Record extracts:
━━━━━━━━━━━━━━━━
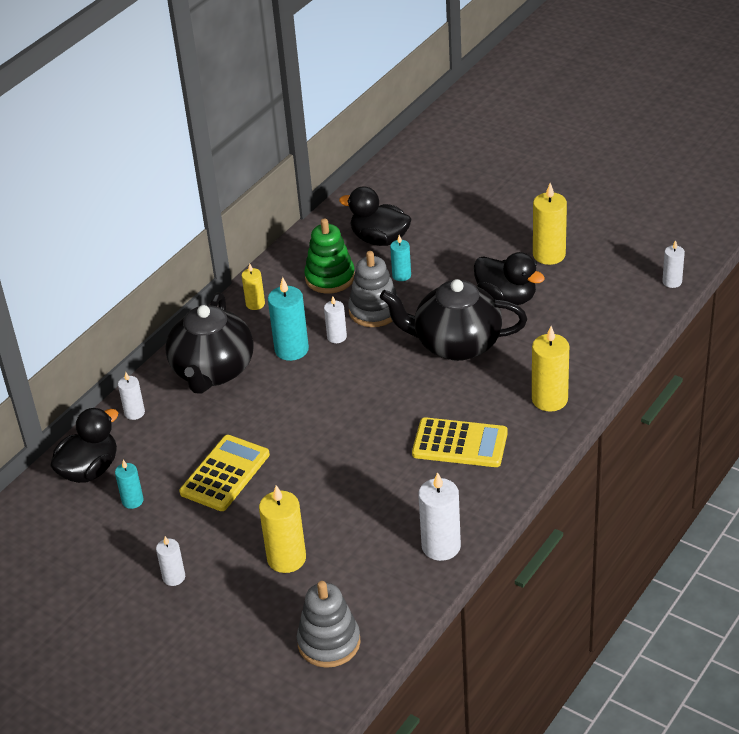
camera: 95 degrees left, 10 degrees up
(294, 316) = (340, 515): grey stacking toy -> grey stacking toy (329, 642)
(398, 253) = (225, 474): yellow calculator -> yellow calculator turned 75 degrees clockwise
━━━━━━━━━━━━━━━━
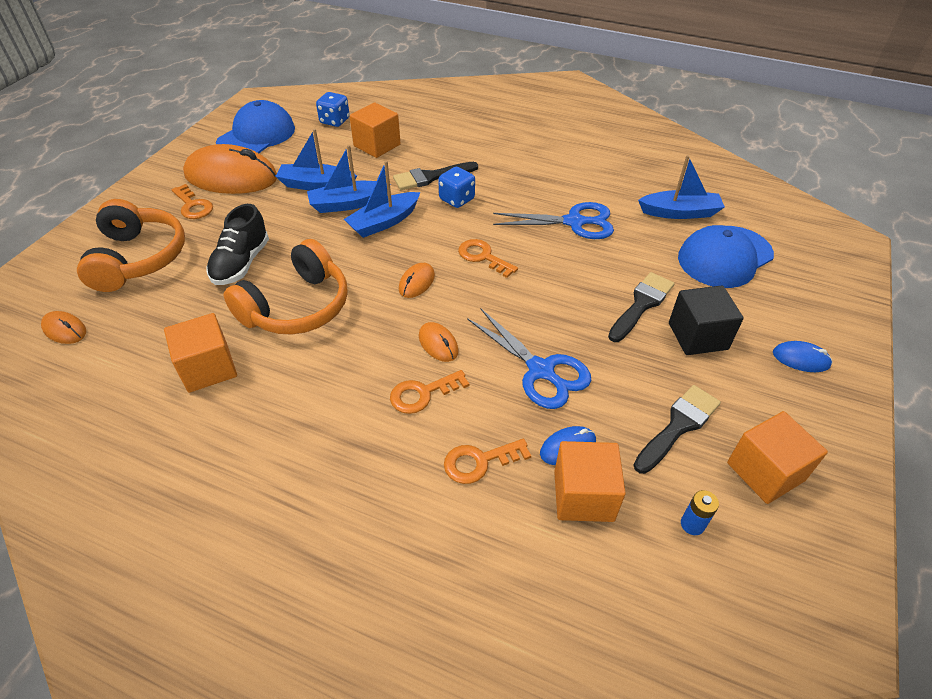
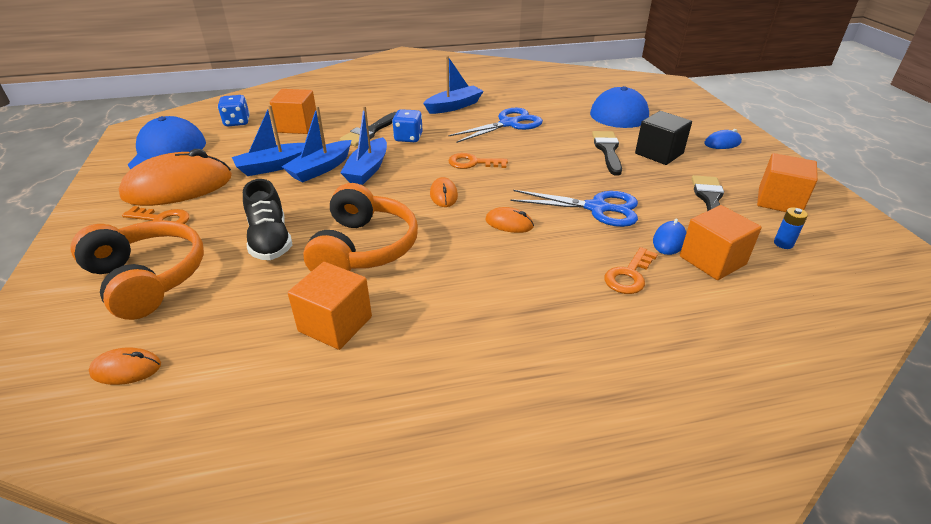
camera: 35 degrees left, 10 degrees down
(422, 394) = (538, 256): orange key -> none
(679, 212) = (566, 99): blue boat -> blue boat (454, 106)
━━━━━━━━━━━━━━━━
Exercise requirements: Return word for word the lines above from the line with "camera: 95 degrees left, 10 degrees up" to the line with "(398, 253) = (225, 474): yellow", including both and leaving out all others.

Result:
camera: 95 degrees left, 10 degrees up
(294, 316) = (340, 515): grey stacking toy -> grey stacking toy (329, 642)
(398, 253) = (225, 474): yellow calculator -> yellow calculator turned 75 degrees clockwise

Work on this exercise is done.